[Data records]
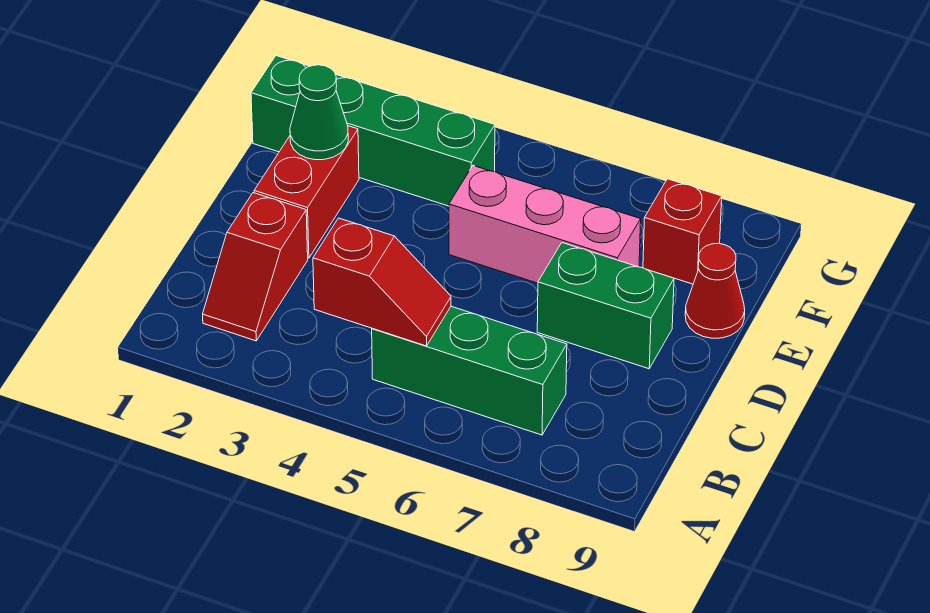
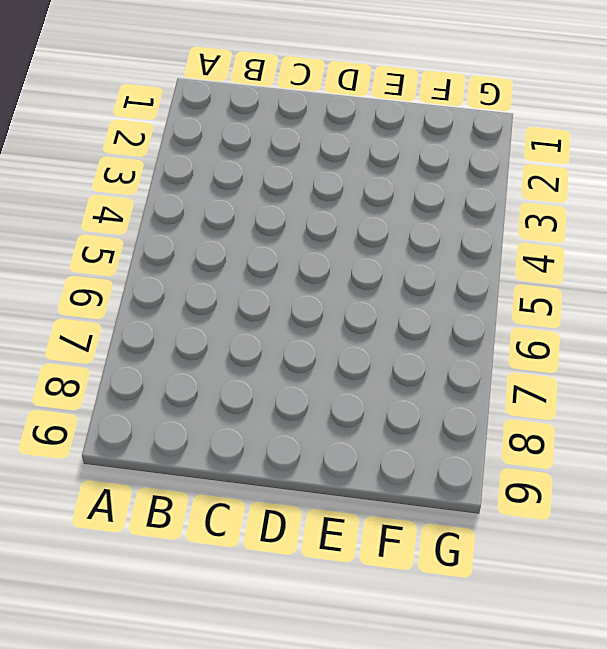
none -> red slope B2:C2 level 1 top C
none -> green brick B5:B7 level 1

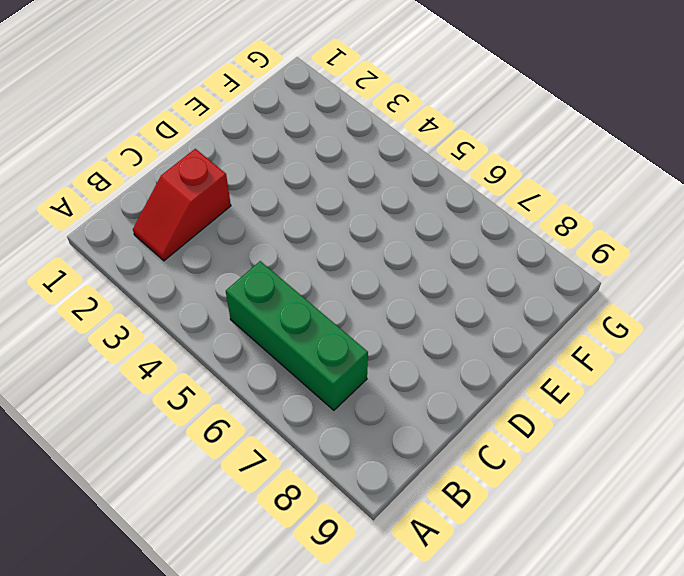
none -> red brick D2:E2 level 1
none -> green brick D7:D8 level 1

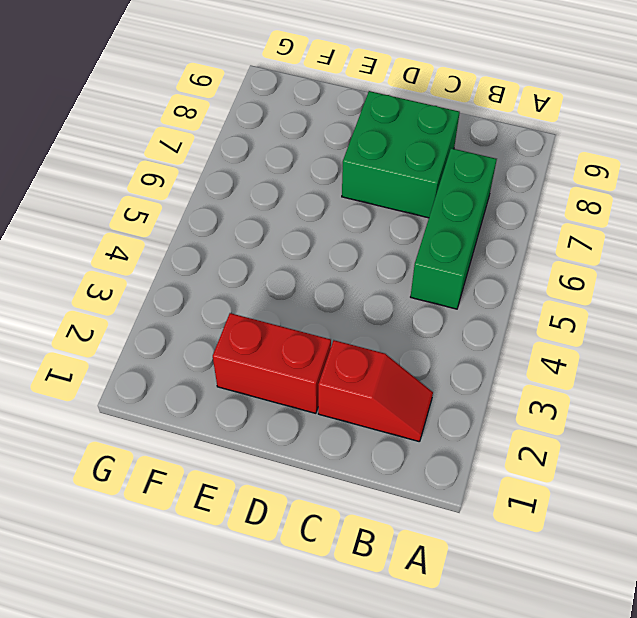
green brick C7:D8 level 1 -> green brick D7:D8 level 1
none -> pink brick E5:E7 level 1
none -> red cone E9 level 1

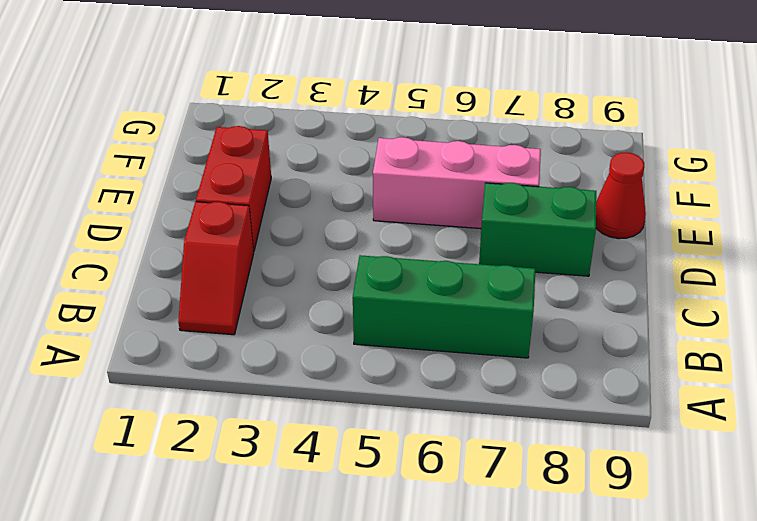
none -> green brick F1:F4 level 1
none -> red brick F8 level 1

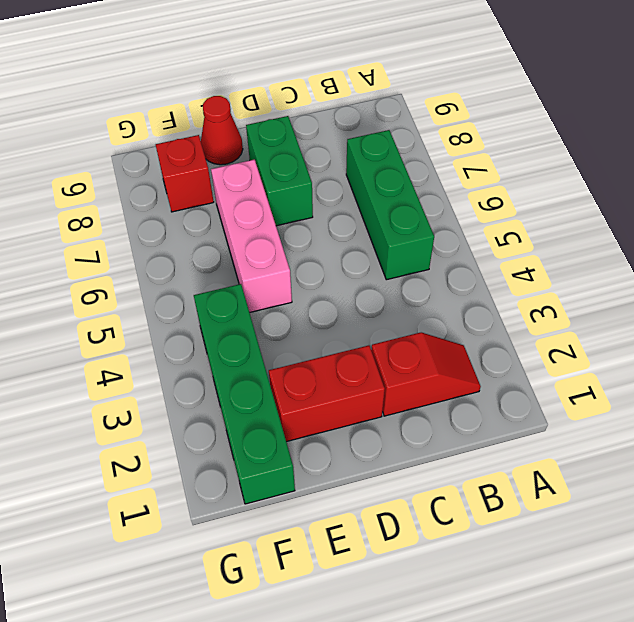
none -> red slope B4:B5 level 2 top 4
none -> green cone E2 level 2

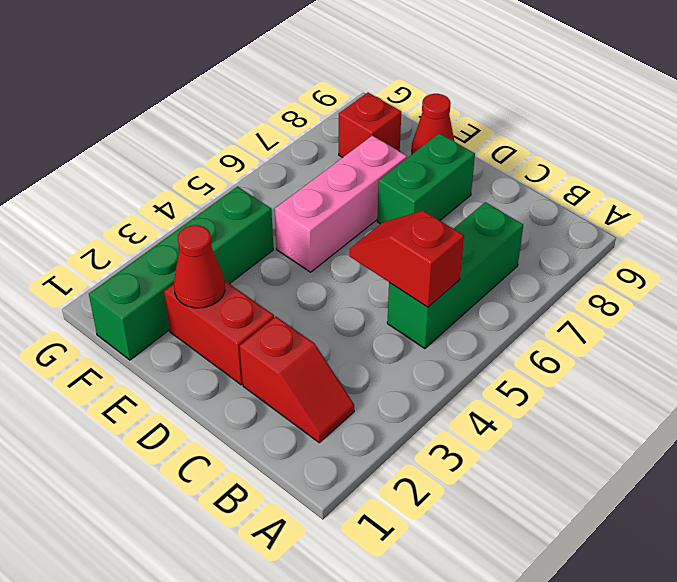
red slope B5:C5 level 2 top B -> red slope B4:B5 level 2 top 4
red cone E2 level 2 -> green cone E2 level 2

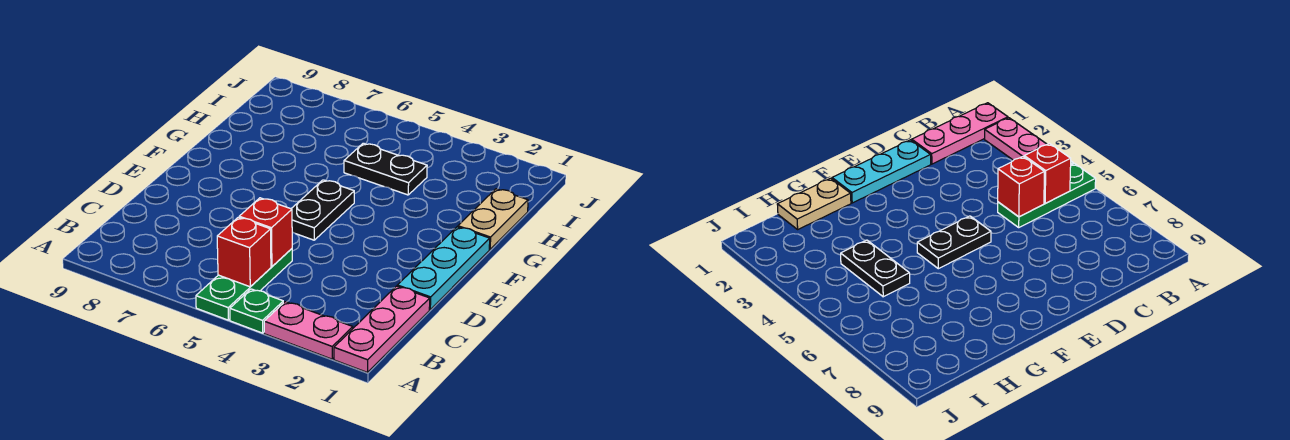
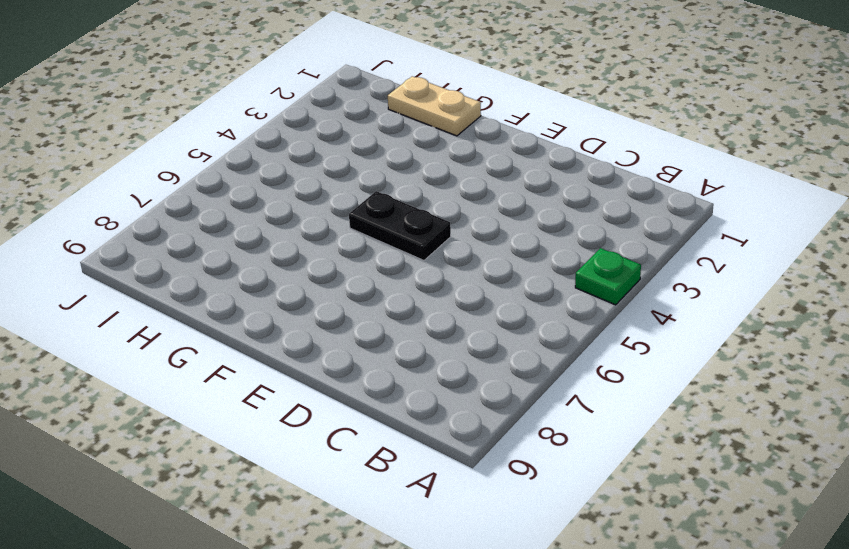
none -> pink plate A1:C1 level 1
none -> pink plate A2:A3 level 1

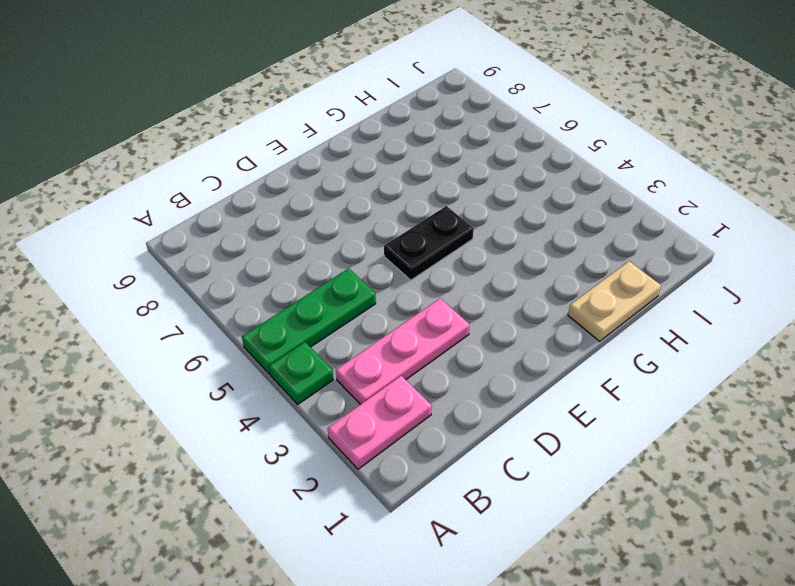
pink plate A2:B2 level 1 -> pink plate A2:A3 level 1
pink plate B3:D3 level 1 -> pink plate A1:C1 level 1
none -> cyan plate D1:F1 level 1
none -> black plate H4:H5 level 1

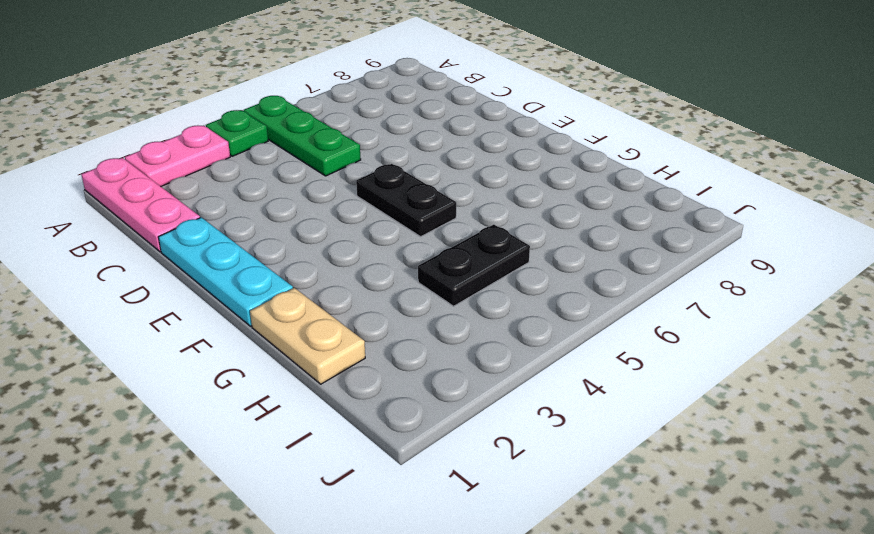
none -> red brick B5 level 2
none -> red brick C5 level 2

# PROBLEM REQUIREMENTS
Give back, word for word, the lines from the one with "red cone E2 level 2 -> green cone E2 level 2" to the end of the records above, and no pictures.

# TASK OUTPUT
red cone E2 level 2 -> green cone E2 level 2

none -> pink plate A1:C1 level 1
none -> pink plate A2:A3 level 1

pink plate A2:B2 level 1 -> pink plate A2:A3 level 1
pink plate B3:D3 level 1 -> pink plate A1:C1 level 1
none -> cyan plate D1:F1 level 1
none -> black plate H4:H5 level 1

none -> red brick B5 level 2
none -> red brick C5 level 2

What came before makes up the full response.